[Data entries]
■ ■ ■ ■
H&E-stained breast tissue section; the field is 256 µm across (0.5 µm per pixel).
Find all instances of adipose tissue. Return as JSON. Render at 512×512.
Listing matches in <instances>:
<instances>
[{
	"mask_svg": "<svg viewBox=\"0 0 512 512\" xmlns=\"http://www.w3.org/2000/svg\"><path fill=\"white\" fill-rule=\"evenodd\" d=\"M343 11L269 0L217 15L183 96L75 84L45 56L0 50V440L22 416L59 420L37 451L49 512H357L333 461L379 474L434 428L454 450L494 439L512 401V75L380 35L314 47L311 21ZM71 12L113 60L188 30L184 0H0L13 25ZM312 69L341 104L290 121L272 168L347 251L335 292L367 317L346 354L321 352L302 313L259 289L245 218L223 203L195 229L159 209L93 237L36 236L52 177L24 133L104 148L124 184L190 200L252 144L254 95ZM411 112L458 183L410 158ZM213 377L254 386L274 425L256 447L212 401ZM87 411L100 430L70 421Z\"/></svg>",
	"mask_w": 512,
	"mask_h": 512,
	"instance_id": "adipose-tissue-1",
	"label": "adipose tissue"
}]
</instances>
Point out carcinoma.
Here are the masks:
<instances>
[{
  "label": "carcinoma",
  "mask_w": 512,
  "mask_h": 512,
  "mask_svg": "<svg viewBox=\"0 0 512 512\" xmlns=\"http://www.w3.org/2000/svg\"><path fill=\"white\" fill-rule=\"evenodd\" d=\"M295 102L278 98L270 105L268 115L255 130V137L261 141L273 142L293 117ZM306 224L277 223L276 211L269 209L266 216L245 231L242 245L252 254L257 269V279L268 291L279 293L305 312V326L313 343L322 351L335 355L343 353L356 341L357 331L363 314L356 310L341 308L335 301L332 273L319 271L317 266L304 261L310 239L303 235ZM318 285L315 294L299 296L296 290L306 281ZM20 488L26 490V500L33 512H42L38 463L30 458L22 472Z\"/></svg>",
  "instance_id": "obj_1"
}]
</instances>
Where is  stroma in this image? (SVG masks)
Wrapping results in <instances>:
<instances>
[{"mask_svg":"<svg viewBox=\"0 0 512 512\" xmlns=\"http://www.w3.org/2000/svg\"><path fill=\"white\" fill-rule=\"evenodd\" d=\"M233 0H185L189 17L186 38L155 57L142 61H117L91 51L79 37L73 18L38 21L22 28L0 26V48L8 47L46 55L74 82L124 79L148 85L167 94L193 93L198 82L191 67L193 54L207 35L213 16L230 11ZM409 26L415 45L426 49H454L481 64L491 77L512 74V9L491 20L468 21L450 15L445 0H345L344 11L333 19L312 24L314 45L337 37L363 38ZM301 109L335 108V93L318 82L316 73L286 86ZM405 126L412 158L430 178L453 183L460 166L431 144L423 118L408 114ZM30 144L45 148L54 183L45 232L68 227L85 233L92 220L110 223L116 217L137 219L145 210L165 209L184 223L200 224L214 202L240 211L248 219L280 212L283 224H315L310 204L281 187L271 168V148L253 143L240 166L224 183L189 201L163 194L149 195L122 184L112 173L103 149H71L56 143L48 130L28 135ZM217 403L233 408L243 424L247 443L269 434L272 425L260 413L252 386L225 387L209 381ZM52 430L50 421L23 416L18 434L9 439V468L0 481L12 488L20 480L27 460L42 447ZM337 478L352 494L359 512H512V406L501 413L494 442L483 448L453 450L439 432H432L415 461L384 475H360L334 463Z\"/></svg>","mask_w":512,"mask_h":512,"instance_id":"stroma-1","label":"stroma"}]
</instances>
■ ■ ■ ■
[Work required]
Which lines include "tissue"? Copy each of them out.

[Exercise response]
H&E-stained breast tissue section; the field is 256 µm across (0.5 µm per pixel).
Find all instances of adipose tissue. Return as JSON. Render at 512×512.
	"instance_id": "adipose-tissue-1",
	"label": "adipose tissue"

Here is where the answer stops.